(Data supplied Opens)

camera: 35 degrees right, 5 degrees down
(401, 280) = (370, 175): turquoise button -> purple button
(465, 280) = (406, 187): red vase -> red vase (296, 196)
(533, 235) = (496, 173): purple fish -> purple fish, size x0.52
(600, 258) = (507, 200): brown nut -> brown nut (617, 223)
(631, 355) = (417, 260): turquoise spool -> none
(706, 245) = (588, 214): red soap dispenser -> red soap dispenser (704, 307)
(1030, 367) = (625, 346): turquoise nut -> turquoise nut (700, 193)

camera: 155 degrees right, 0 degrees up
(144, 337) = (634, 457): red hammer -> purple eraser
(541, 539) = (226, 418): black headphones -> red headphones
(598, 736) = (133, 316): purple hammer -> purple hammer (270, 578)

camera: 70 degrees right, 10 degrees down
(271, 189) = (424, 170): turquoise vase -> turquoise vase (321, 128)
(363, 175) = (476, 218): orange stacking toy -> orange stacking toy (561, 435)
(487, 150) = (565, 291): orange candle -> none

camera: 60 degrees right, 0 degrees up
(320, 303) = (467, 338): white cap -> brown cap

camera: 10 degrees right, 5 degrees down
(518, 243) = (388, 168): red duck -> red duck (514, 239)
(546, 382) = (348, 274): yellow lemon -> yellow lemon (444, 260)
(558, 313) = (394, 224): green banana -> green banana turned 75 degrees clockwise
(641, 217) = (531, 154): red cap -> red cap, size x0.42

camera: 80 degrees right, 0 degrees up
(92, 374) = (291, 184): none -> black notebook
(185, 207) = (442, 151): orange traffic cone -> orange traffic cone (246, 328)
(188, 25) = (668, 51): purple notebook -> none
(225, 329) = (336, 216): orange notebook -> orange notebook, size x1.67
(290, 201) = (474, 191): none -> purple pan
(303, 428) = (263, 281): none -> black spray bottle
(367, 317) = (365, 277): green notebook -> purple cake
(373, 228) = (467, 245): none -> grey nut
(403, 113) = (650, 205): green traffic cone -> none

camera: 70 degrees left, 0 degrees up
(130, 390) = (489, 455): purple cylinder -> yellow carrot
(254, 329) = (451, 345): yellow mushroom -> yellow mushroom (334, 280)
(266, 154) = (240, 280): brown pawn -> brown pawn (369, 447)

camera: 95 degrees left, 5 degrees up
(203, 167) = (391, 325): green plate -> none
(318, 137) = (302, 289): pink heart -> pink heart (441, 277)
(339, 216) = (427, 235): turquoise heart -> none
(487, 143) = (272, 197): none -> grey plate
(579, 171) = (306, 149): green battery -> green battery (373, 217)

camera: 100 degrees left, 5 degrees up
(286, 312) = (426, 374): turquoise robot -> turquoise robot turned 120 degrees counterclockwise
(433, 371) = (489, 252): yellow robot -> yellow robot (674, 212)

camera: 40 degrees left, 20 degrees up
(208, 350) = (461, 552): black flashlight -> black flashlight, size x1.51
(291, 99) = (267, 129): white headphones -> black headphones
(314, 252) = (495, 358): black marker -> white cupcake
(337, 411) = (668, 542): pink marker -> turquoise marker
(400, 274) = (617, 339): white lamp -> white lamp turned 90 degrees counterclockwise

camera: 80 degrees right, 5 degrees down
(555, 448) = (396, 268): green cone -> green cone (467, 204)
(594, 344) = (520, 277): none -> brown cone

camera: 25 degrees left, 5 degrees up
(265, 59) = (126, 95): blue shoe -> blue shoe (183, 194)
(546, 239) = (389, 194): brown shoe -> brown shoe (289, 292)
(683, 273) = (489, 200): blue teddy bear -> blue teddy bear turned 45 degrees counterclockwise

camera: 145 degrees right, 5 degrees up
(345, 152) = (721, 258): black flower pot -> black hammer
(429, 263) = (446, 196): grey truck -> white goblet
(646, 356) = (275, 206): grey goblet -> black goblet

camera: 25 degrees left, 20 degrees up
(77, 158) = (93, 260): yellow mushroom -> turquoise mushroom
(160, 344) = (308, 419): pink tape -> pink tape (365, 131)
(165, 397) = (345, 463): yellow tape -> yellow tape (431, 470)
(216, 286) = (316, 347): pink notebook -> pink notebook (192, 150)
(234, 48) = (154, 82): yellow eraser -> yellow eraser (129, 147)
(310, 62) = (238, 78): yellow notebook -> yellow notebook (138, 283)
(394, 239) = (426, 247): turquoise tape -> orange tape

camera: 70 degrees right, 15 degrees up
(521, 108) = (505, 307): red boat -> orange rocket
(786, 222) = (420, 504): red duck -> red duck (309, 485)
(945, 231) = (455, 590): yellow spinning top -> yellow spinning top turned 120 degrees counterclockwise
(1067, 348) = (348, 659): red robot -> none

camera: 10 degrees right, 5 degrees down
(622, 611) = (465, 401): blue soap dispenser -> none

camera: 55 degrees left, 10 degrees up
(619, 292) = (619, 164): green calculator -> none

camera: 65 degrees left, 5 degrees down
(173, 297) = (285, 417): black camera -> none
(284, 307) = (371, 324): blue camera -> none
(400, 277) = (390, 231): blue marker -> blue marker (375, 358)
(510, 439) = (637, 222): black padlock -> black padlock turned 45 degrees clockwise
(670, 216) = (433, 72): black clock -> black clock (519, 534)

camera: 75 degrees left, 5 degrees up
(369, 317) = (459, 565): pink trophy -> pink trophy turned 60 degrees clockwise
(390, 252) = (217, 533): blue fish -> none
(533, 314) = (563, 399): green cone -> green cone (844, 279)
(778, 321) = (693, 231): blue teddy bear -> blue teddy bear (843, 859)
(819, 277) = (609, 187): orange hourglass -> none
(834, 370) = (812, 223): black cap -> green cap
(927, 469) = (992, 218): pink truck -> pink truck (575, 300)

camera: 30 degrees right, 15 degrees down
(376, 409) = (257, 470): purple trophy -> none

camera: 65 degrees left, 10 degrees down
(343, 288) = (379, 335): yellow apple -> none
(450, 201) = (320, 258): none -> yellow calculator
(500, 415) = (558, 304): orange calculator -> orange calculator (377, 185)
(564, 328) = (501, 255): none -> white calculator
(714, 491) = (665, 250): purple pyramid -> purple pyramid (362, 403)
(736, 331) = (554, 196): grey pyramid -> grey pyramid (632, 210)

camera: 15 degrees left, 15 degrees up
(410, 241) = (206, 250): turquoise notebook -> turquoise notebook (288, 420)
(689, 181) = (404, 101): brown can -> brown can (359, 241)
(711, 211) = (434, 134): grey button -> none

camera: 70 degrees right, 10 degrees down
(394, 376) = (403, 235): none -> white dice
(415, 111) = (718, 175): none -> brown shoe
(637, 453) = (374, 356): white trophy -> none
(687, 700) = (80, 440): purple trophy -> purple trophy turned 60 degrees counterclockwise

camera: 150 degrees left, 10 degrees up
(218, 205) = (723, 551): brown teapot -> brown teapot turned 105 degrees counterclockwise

(Data supplied Closes)

In the listing above, find the line with "(433, 371) = (489, 252): yellow" and the line with "(265, 59) = (126, 95): blue", then reproduce both and every line between them exactly.

* Response below
(433, 371) = (489, 252): yellow robot -> yellow robot (674, 212)

camera: 40 degrees left, 20 degrees up
(208, 350) = (461, 552): black flashlight -> black flashlight, size x1.51
(291, 99) = (267, 129): white headphones -> black headphones
(314, 252) = (495, 358): black marker -> white cupcake
(337, 411) = (668, 542): pink marker -> turquoise marker
(400, 274) = (617, 339): white lamp -> white lamp turned 90 degrees counterclockwise

camera: 80 degrees right, 5 degrees down
(555, 448) = (396, 268): green cone -> green cone (467, 204)
(594, 344) = (520, 277): none -> brown cone

camera: 25 degrees left, 5 degrees up
(265, 59) = (126, 95): blue shoe -> blue shoe (183, 194)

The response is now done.